Requirement:
Using the listing below, copy exactly the lines from the one containing "CN3 pin 2: BR_R -> GND" to the one containing "R10: 47k (+5V, GND) -> 47k (BR_L, GND)", both lines included, and no others.

Task inputs:
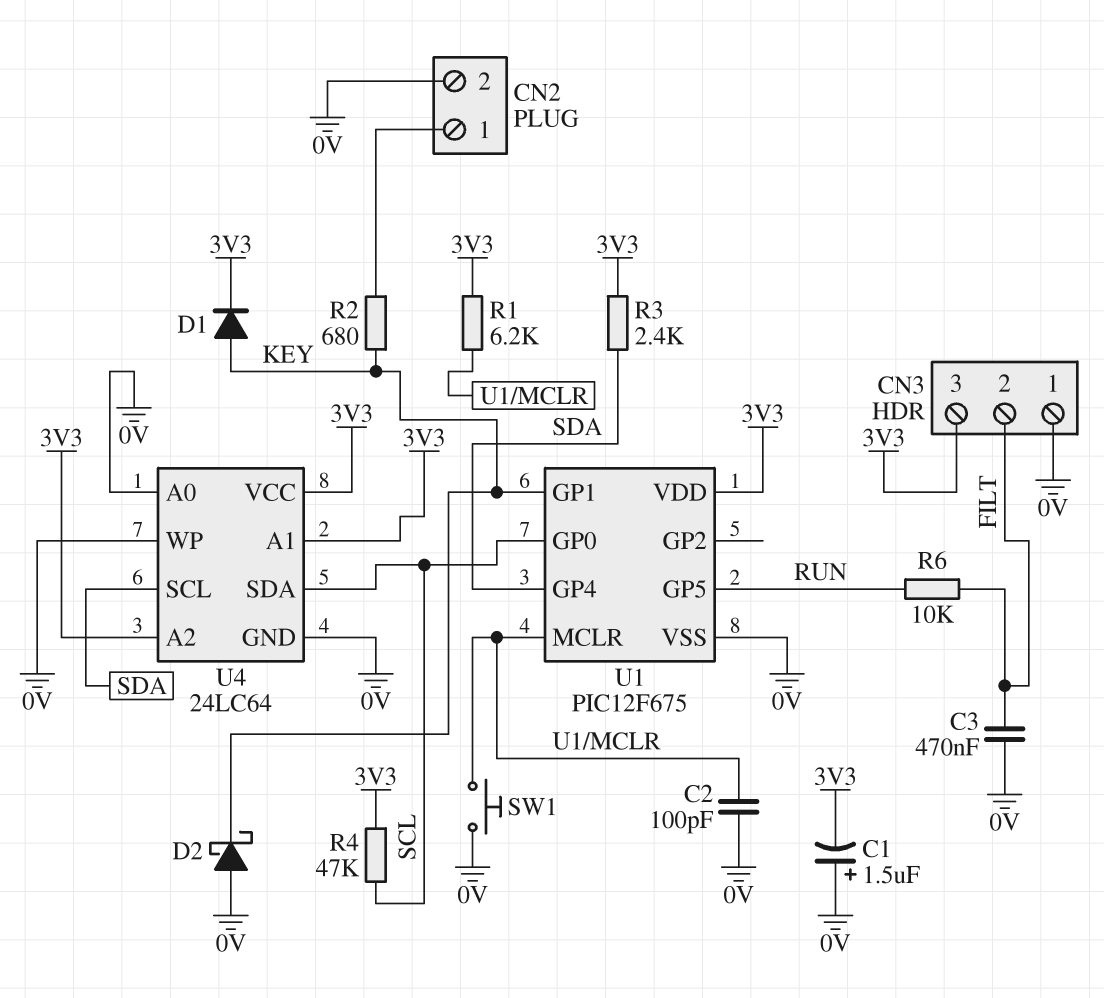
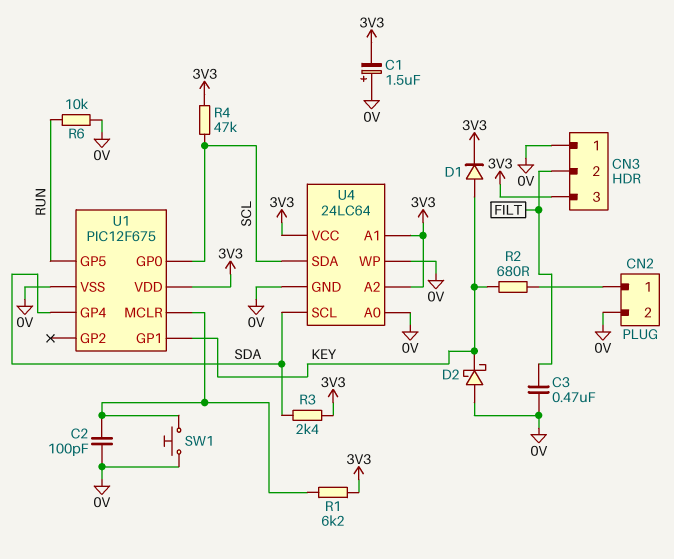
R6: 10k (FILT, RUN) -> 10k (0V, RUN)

---

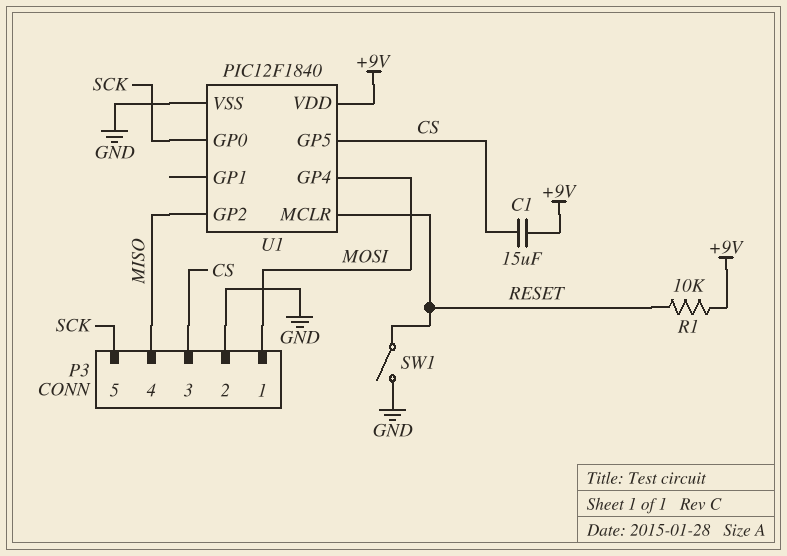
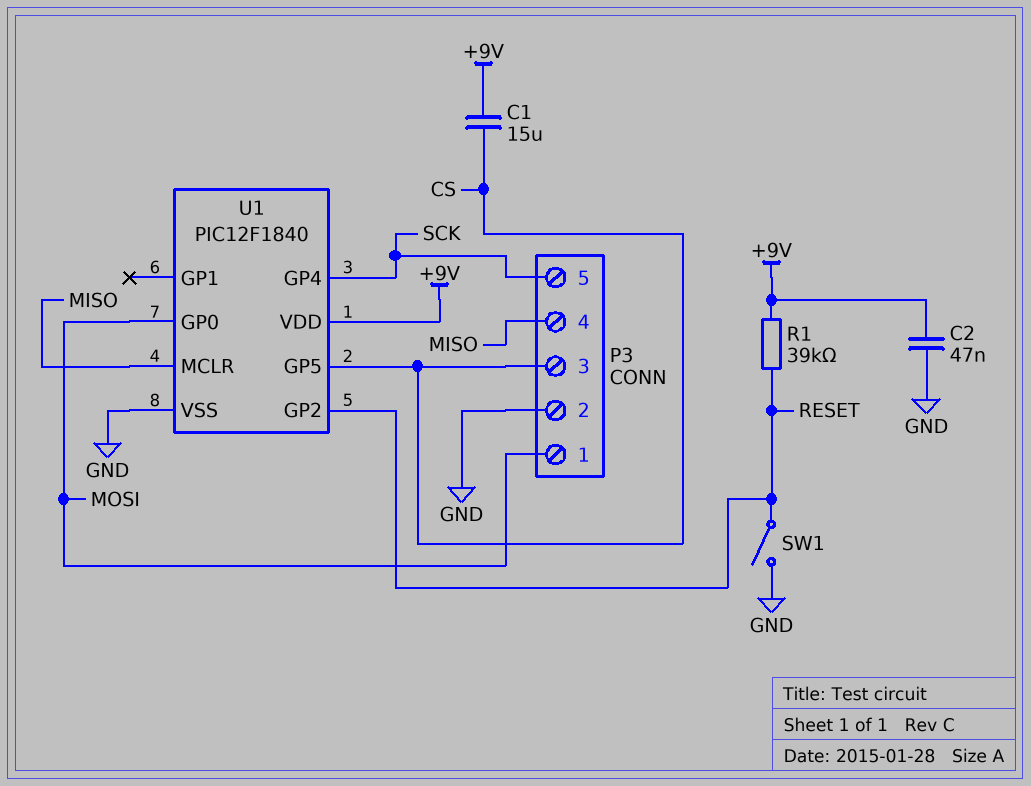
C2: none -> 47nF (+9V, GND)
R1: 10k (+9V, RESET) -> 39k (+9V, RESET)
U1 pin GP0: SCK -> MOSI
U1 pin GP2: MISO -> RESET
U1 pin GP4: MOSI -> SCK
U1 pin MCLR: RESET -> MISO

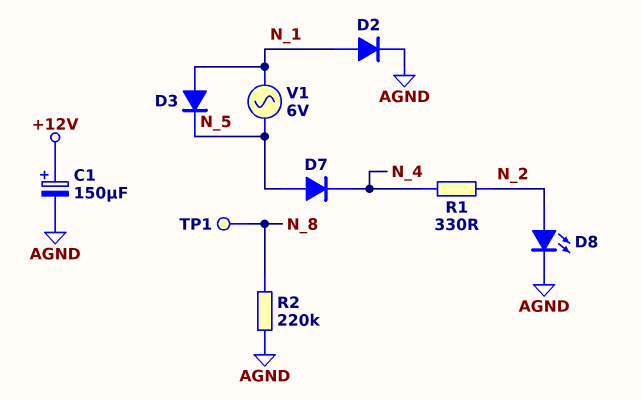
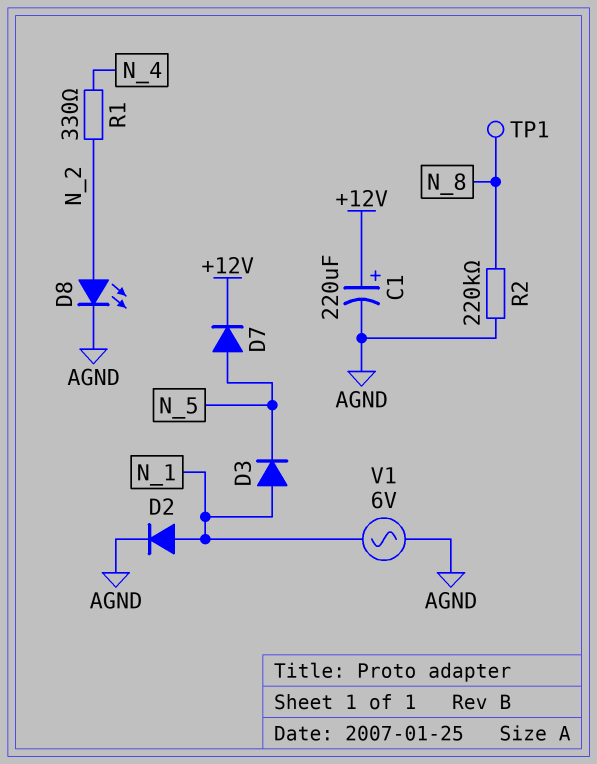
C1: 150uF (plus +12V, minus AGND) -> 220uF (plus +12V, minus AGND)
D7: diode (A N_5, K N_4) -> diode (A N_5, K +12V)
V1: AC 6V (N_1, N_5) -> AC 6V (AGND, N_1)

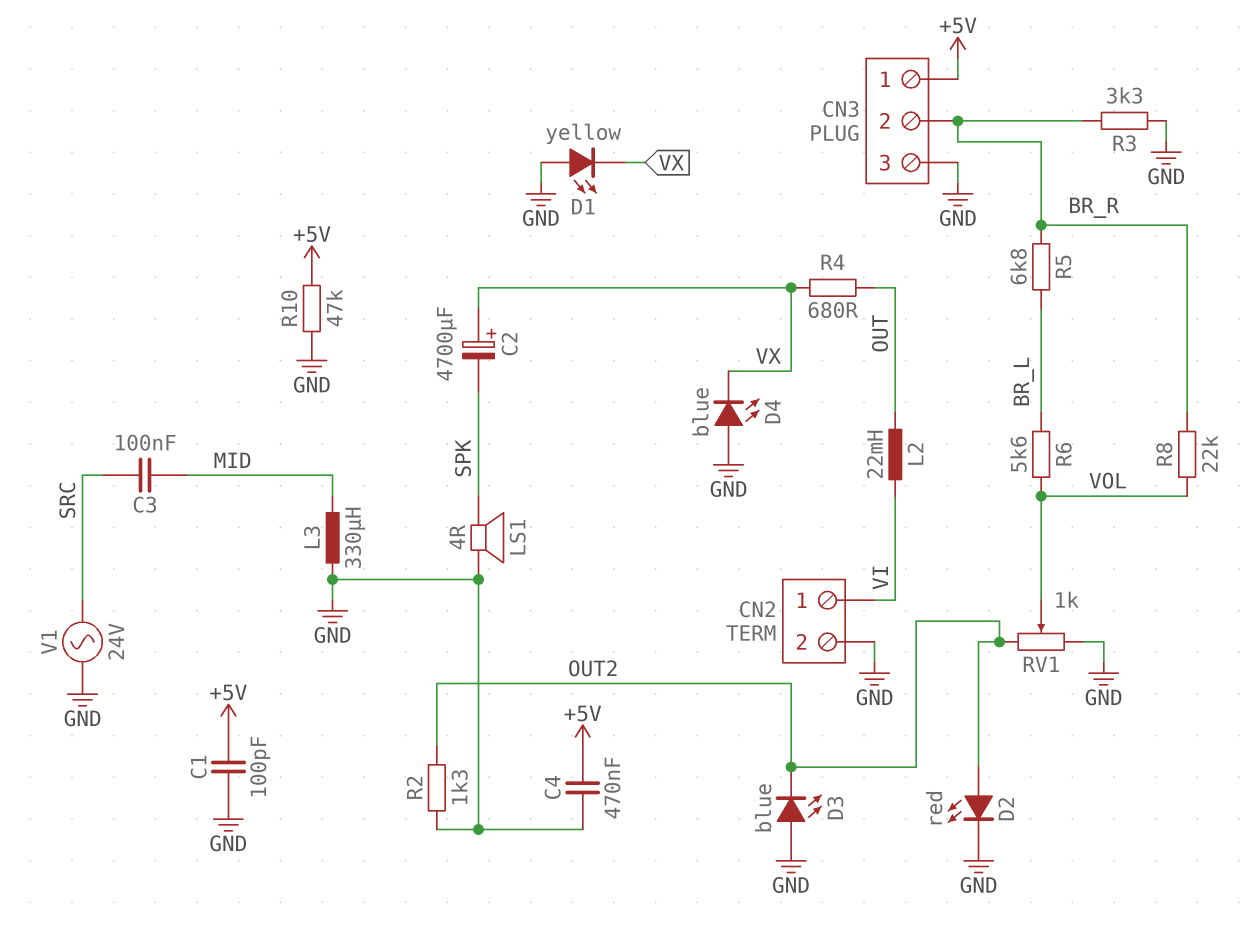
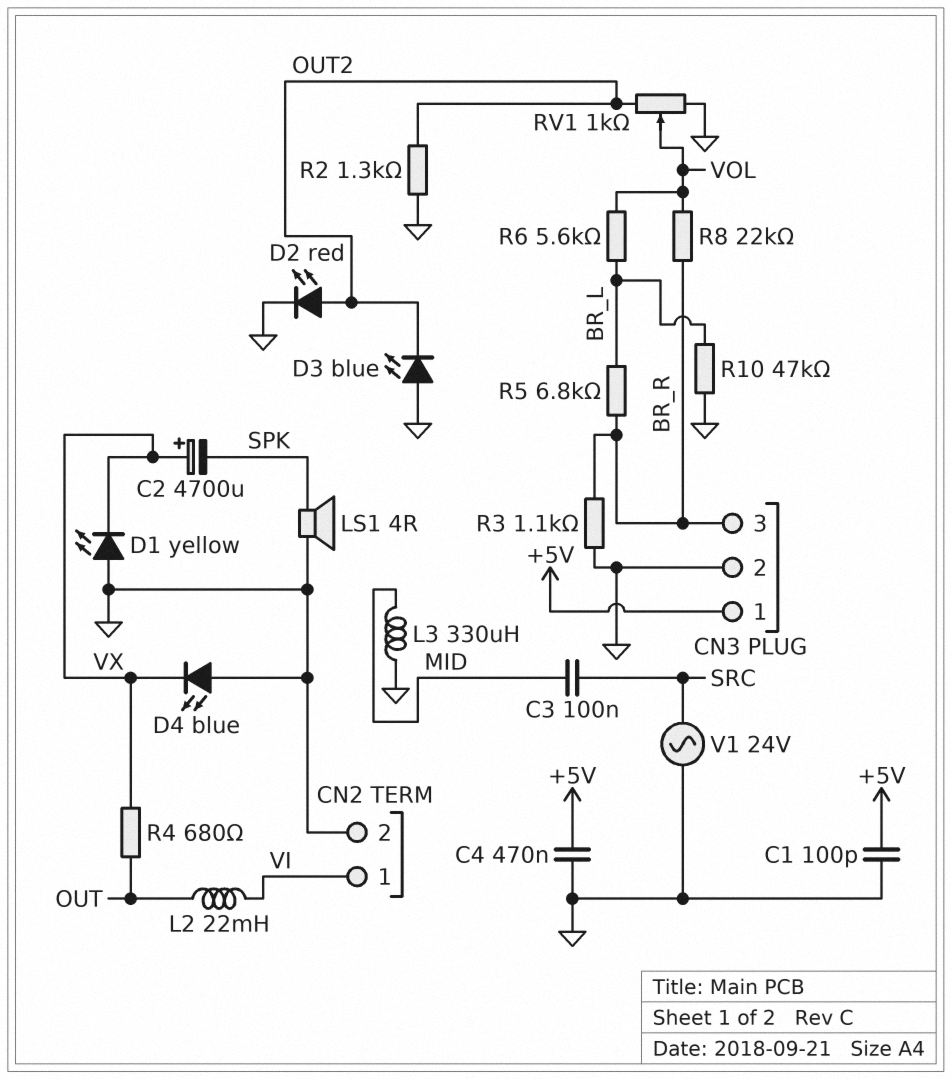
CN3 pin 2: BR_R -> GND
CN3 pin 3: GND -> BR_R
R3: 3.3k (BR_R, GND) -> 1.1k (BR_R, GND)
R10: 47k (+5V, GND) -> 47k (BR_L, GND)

Response:
CN3 pin 2: BR_R -> GND
CN3 pin 3: GND -> BR_R
R3: 3.3k (BR_R, GND) -> 1.1k (BR_R, GND)
R10: 47k (+5V, GND) -> 47k (BR_L, GND)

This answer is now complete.